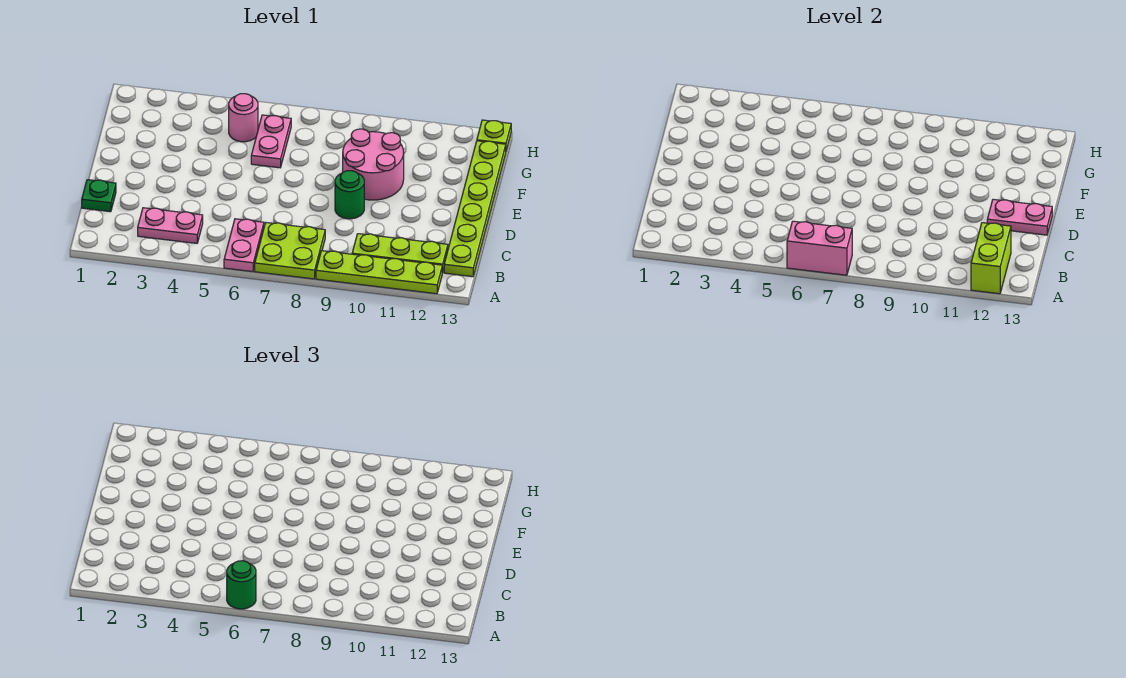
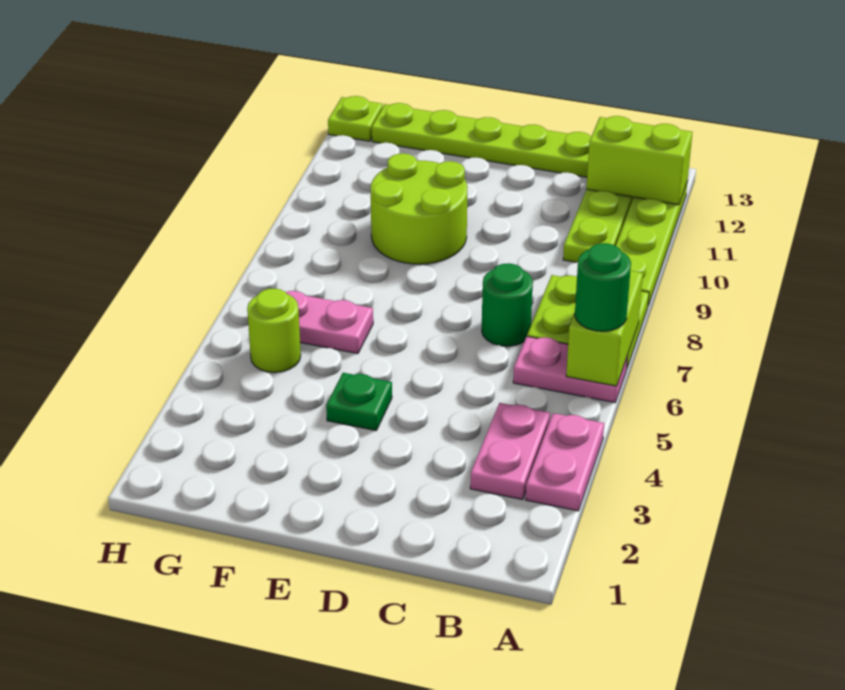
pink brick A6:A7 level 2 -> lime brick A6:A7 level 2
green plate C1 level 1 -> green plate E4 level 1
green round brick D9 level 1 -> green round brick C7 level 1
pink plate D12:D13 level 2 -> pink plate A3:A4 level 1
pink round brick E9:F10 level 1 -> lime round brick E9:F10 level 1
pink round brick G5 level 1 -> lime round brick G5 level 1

********************

→ Exercise objective
Wherever the string "round" appears in a line of the records above, copy that line.

→ Solution to the problem
green round brick D9 level 1 -> green round brick C7 level 1
pink round brick E9:F10 level 1 -> lime round brick E9:F10 level 1
pink round brick G5 level 1 -> lime round brick G5 level 1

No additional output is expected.